▸ **Try it**: Transcribe every entry word for word, leaving out all images.

Difference listings
= = = = =
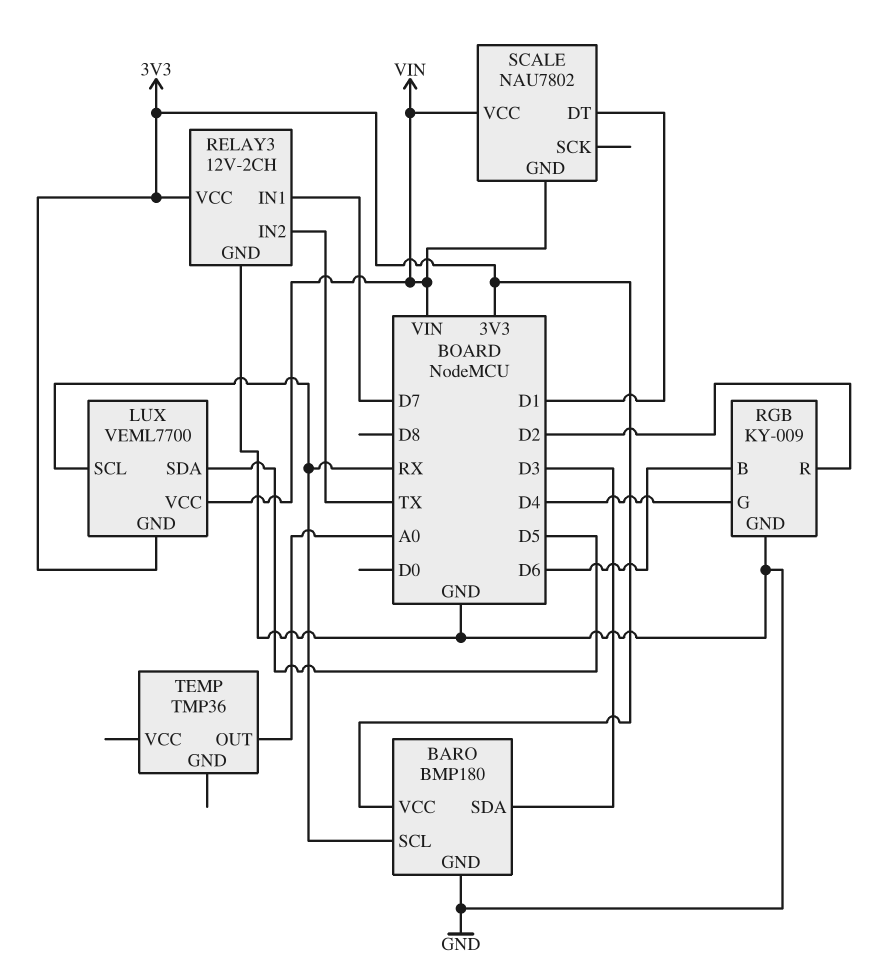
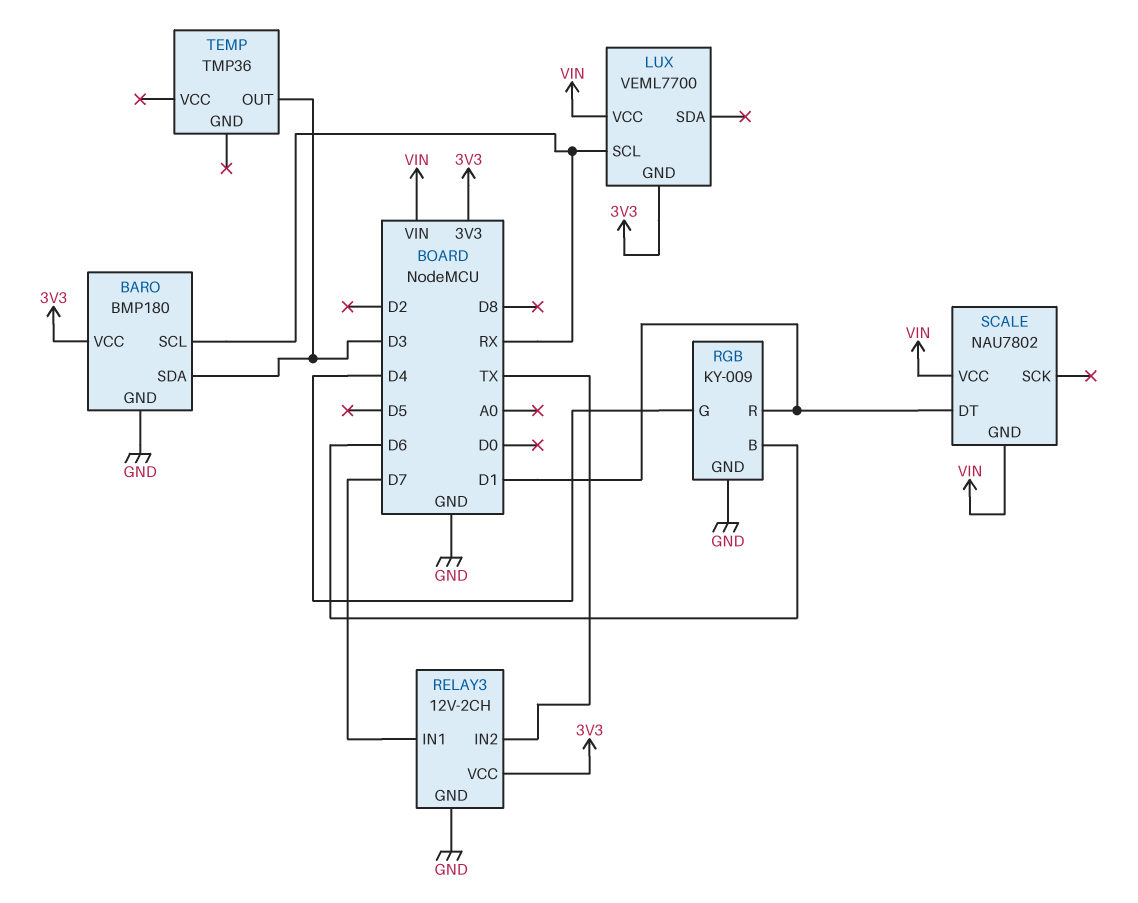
LUX pin SDA: D5 -> none
RGB pin R: D2 -> D1
TEMP pin OUT: A0 -> D3

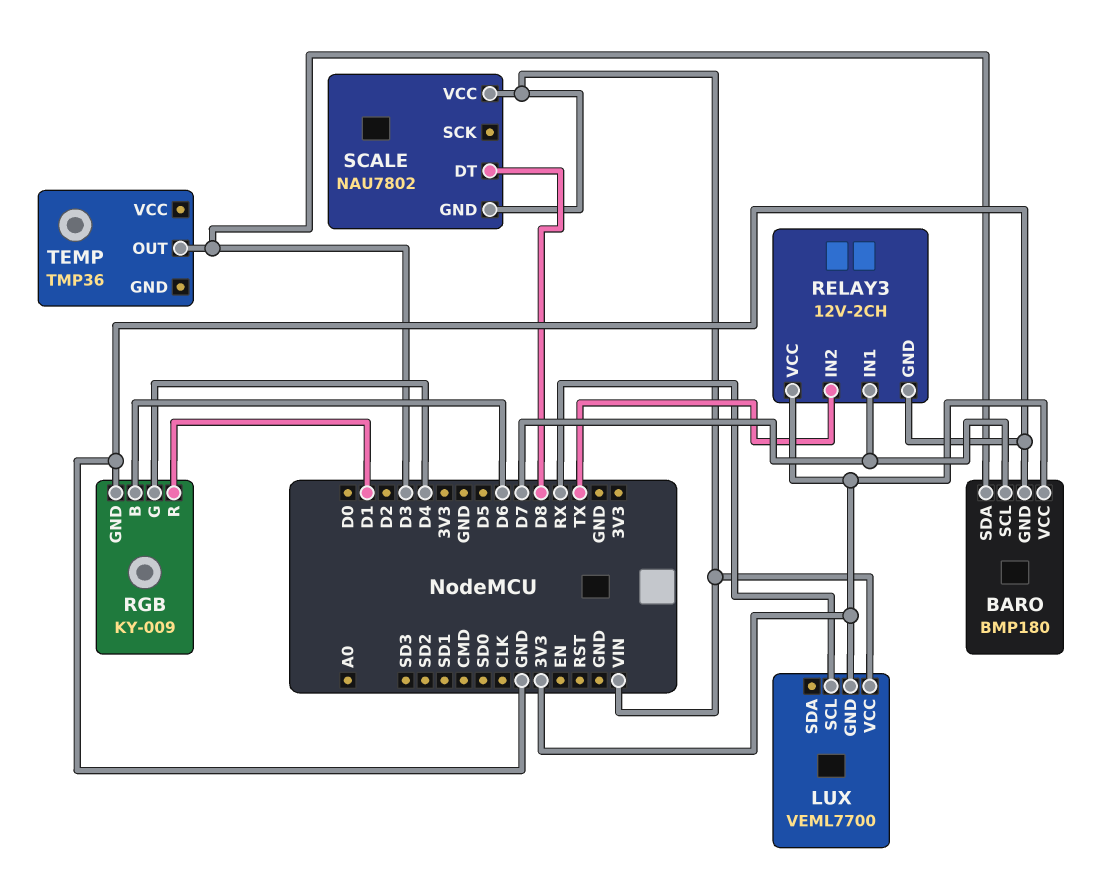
BARO pin SCL: RX -> D7
SCALE pin DT: D1 -> D8

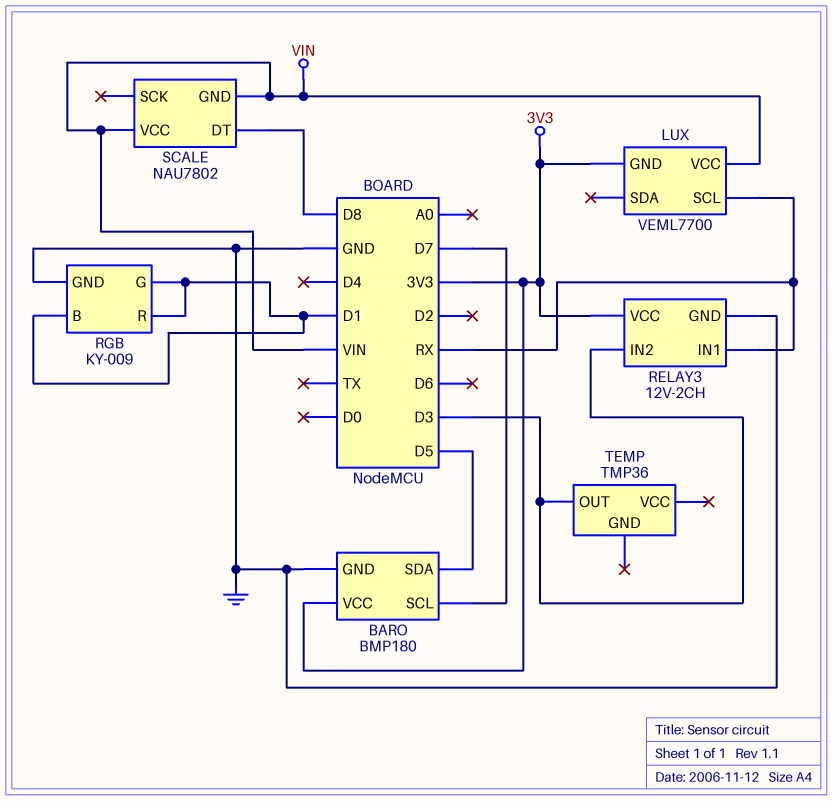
BARO pin SDA: D3 -> D5
RELAY3 pin IN1: D7 -> RX
RELAY3 pin IN2: TX -> D3
RGB pin B: D6 -> D1
RGB pin G: D4 -> D1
= = = = =
▸ **Output of the exercise**:
LUX pin SDA: D5 -> none
RGB pin R: D2 -> D1
TEMP pin OUT: A0 -> D3

BARO pin SCL: RX -> D7
SCALE pin DT: D1 -> D8

BARO pin SDA: D3 -> D5
RELAY3 pin IN1: D7 -> RX
RELAY3 pin IN2: TX -> D3
RGB pin B: D6 -> D1
RGB pin G: D4 -> D1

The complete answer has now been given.